● Task to complete: All that is needed is each line of the entries holding the word "yellow", copied as it stands.

● Dataset:
+ + +

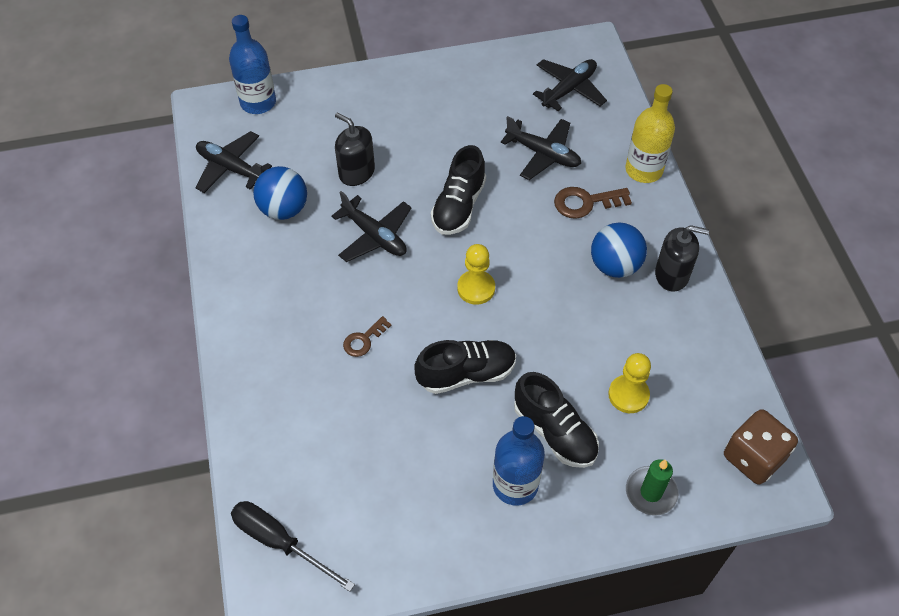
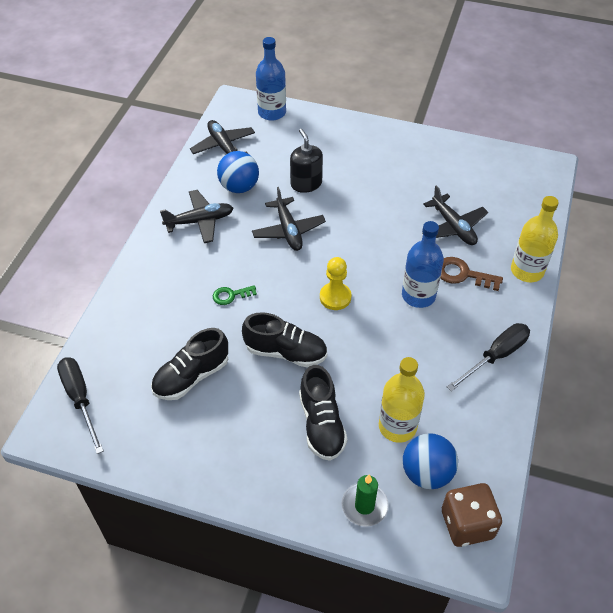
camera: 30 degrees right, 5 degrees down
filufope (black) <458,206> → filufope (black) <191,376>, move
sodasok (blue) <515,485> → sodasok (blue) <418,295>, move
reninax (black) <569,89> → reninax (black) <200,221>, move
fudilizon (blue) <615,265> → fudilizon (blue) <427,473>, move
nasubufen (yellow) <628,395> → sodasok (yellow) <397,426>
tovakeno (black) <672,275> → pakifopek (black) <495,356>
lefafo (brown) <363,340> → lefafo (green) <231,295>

+ + +

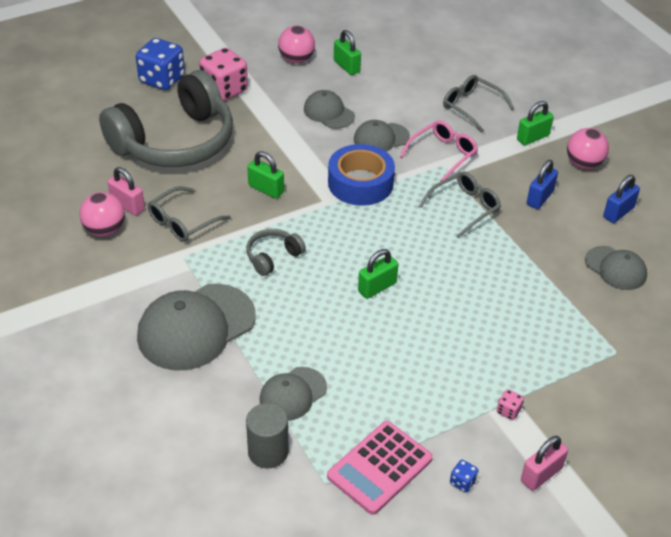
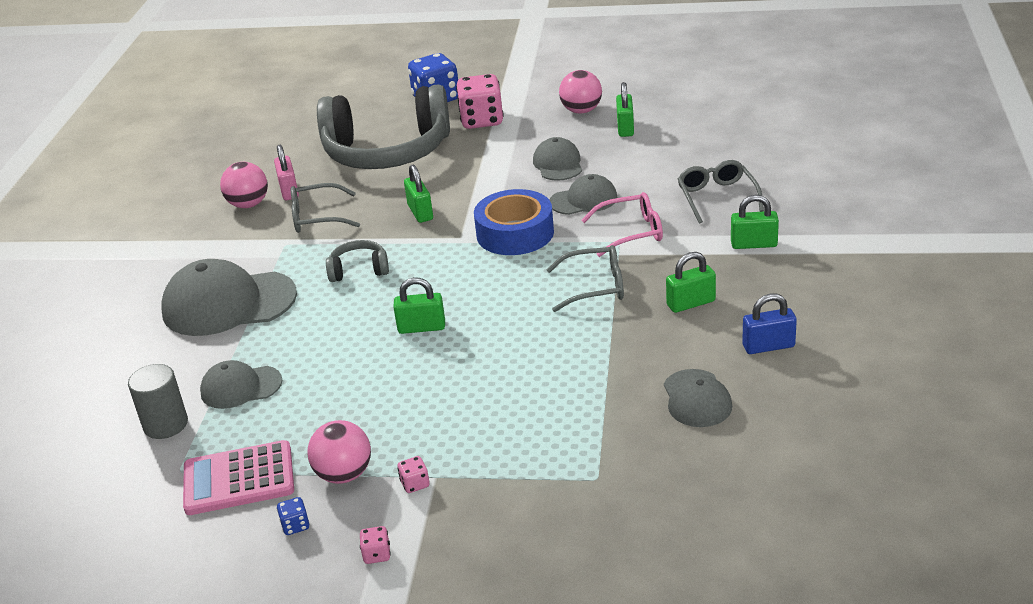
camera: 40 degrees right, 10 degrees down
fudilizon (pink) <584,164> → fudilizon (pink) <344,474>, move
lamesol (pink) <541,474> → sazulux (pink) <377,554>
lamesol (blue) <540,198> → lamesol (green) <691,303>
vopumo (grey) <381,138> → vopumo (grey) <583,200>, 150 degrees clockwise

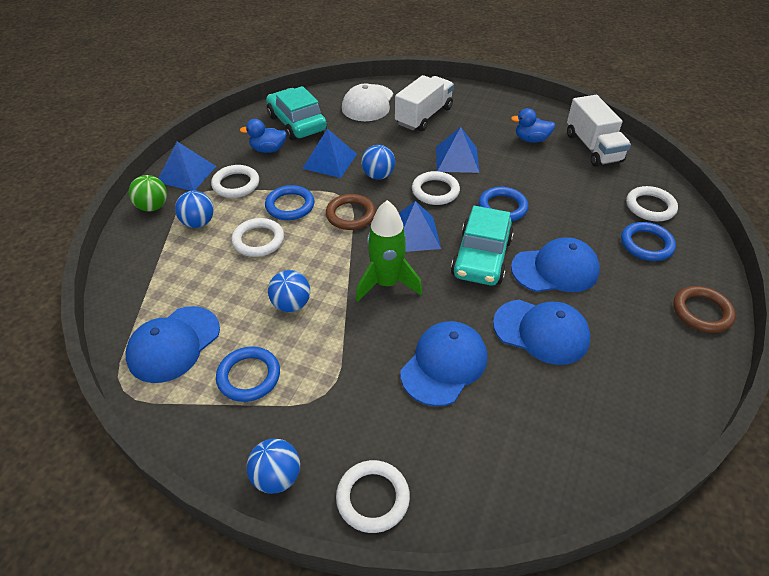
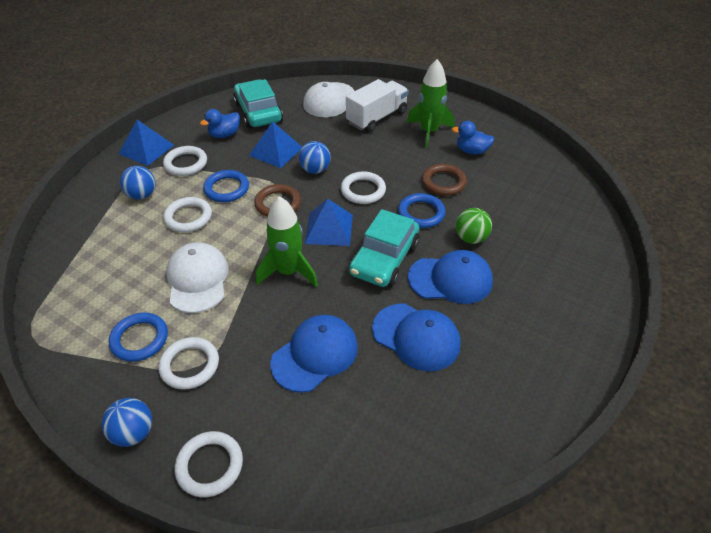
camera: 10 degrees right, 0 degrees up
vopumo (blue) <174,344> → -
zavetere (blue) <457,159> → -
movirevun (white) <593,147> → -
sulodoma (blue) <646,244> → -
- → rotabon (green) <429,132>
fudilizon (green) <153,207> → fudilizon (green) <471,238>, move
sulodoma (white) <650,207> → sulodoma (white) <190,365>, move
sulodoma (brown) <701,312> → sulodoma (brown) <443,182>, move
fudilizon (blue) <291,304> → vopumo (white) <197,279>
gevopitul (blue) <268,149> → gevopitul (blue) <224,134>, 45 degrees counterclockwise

+ + +

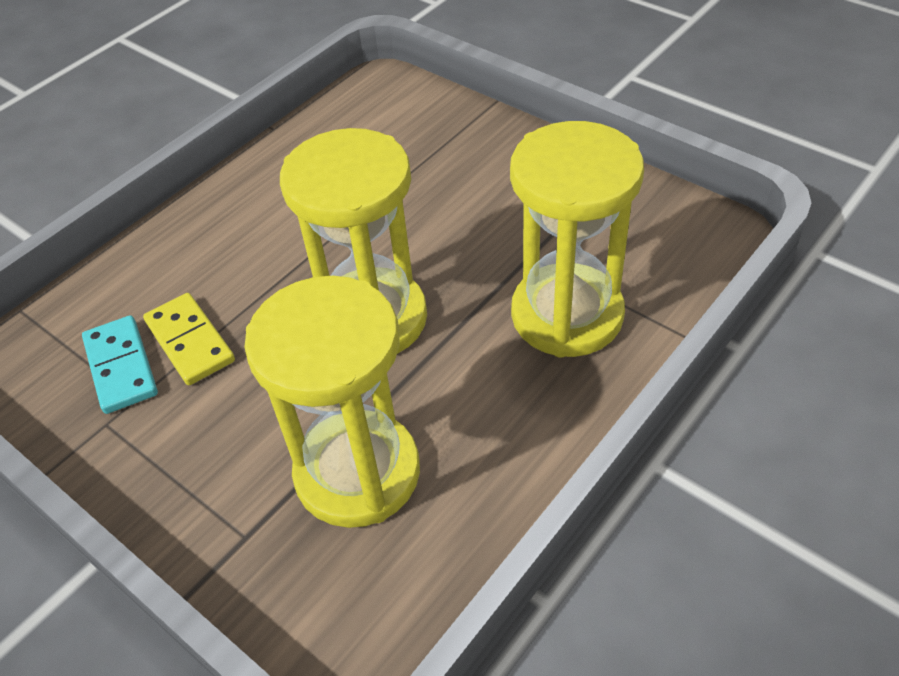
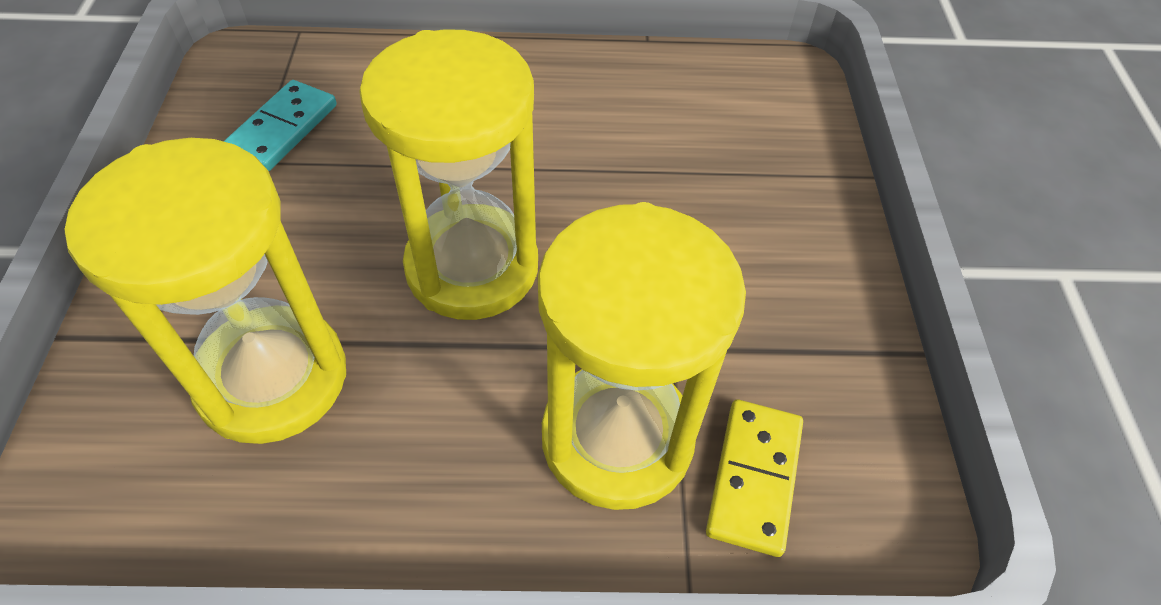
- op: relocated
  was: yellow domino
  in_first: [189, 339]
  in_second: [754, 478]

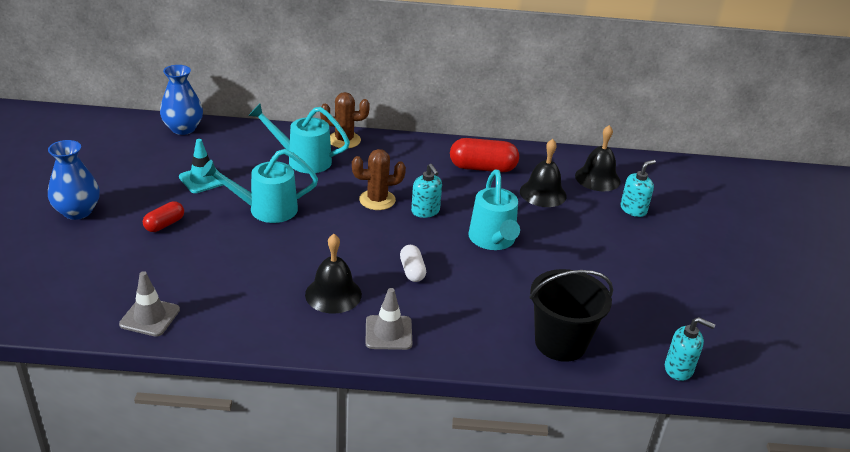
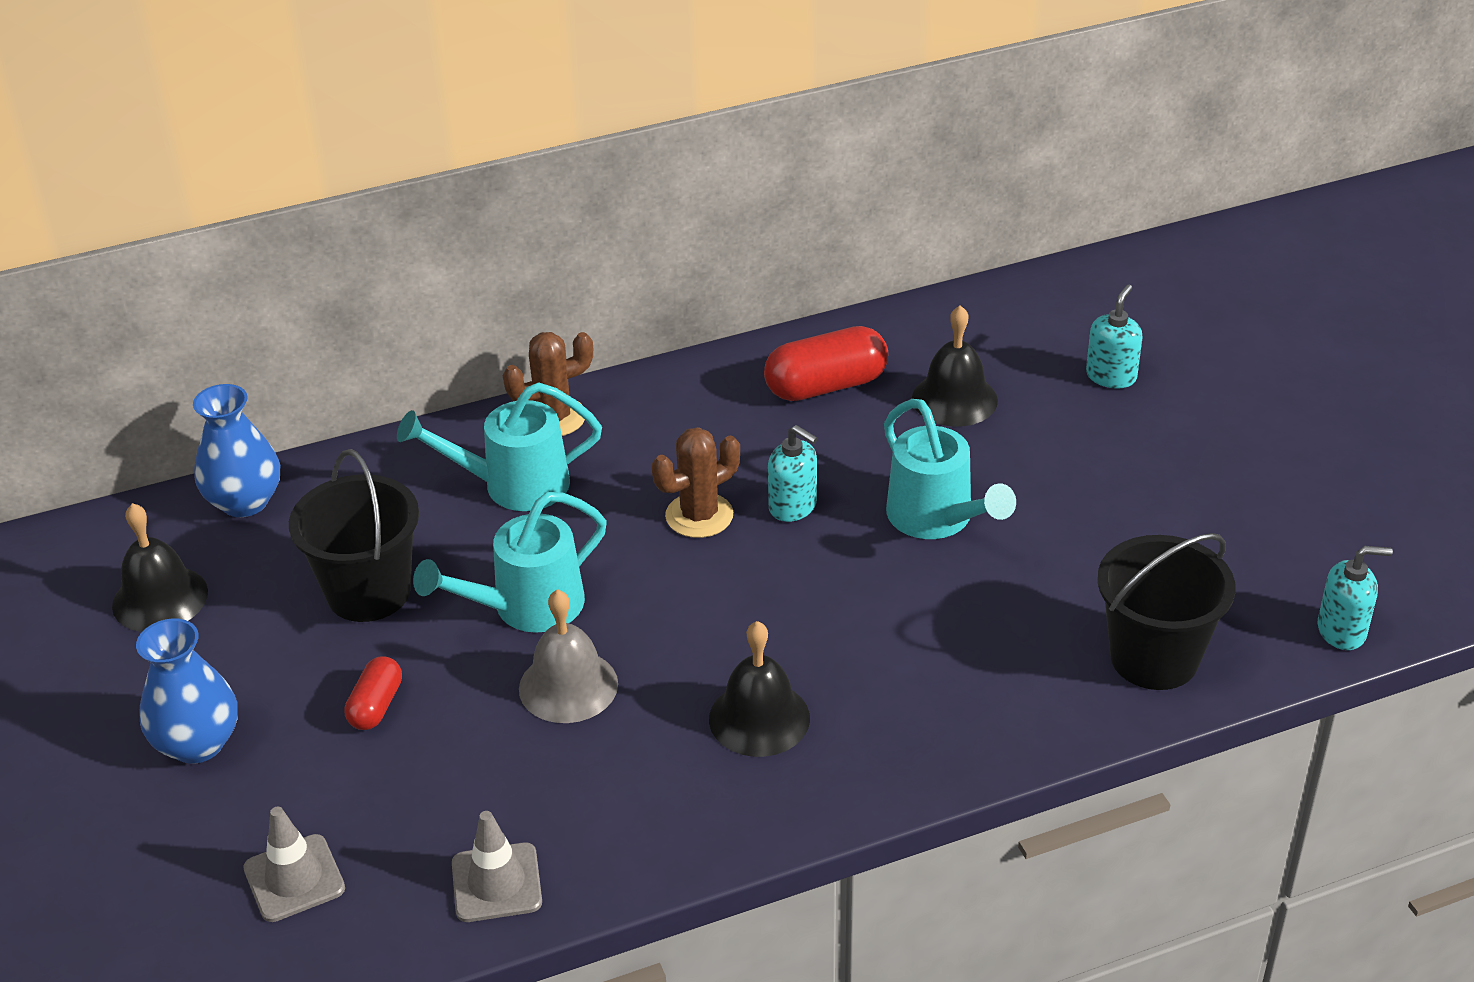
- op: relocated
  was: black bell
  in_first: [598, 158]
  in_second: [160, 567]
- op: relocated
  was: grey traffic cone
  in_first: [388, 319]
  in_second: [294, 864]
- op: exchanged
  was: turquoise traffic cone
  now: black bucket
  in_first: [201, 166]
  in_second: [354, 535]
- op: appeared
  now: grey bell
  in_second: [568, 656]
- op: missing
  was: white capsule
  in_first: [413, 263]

+ + +

● Answer below:
nasubufen (yellow) <628,395> → sodasok (yellow) <397,426>
  was: yellow domino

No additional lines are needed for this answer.